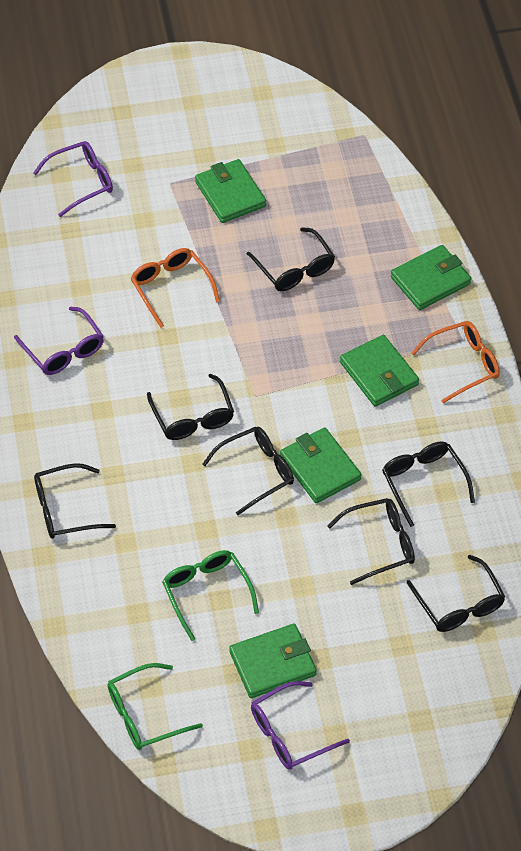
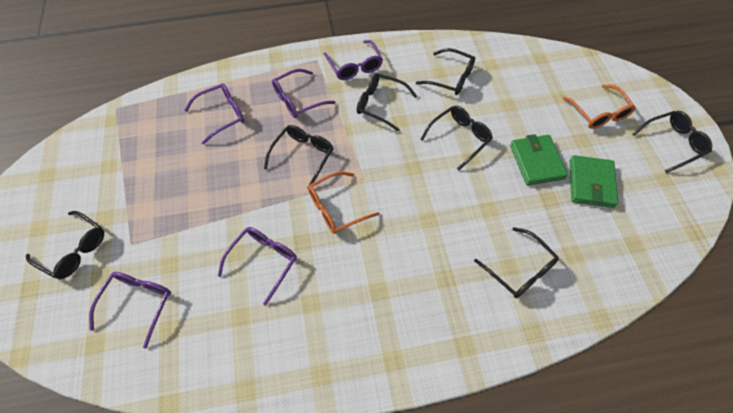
green glasses: 2 -> 0
green wallet: 5 -> 2
purple glasses: 3 -> 5

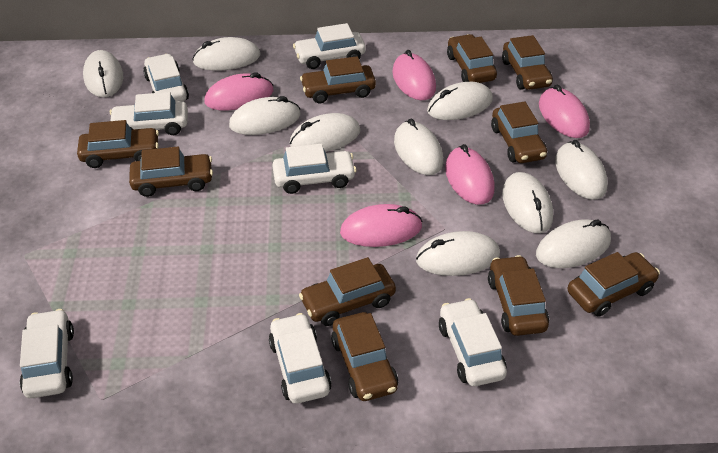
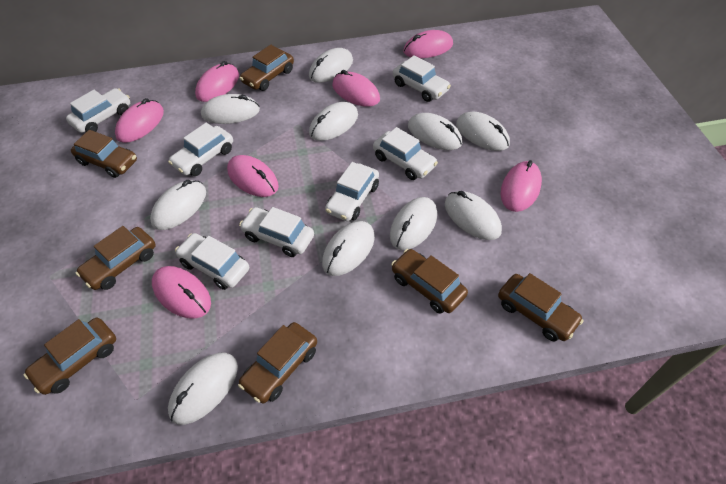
brown car: 10 -> 7
pink mouse: 5 -> 7

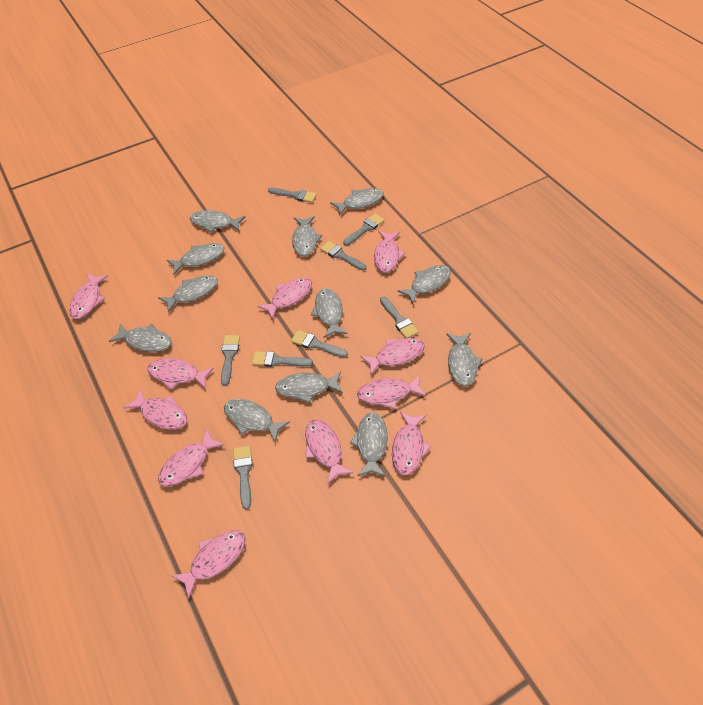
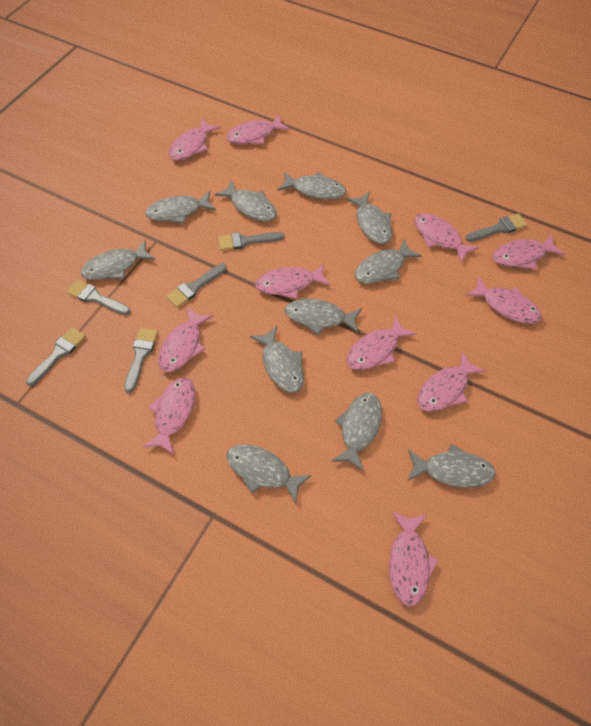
grey brush: 8 -> 6
grey fish: 12 -> 11

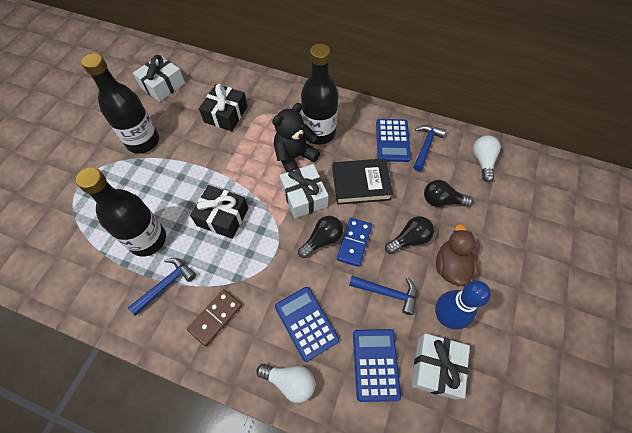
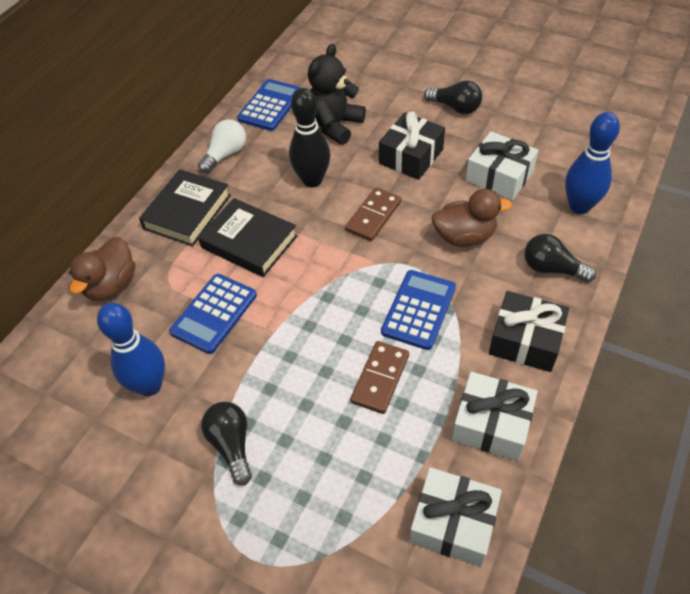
black book: 1 -> 2
black bottle: 3 -> 0
black bowling pin: 0 -> 1
blue bowling pin: 1 -> 2
blue domino: 1 -> 0
blue hammer: 3 -> 0
brown domino: 1 -> 2
brown duck: 1 -> 2
white light bulb: 2 -> 1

□ □ □ □

Pictures excluded, quote all the data above exactly.

green glasses: 2 -> 0
green wallet: 5 -> 2
purple glasses: 3 -> 5

brown car: 10 -> 7
pink mouse: 5 -> 7

grey brush: 8 -> 6
grey fish: 12 -> 11

black book: 1 -> 2
black bottle: 3 -> 0
black bowling pin: 0 -> 1
blue bowling pin: 1 -> 2
blue domino: 1 -> 0
blue hammer: 3 -> 0
brown domino: 1 -> 2
brown duck: 1 -> 2
white light bulb: 2 -> 1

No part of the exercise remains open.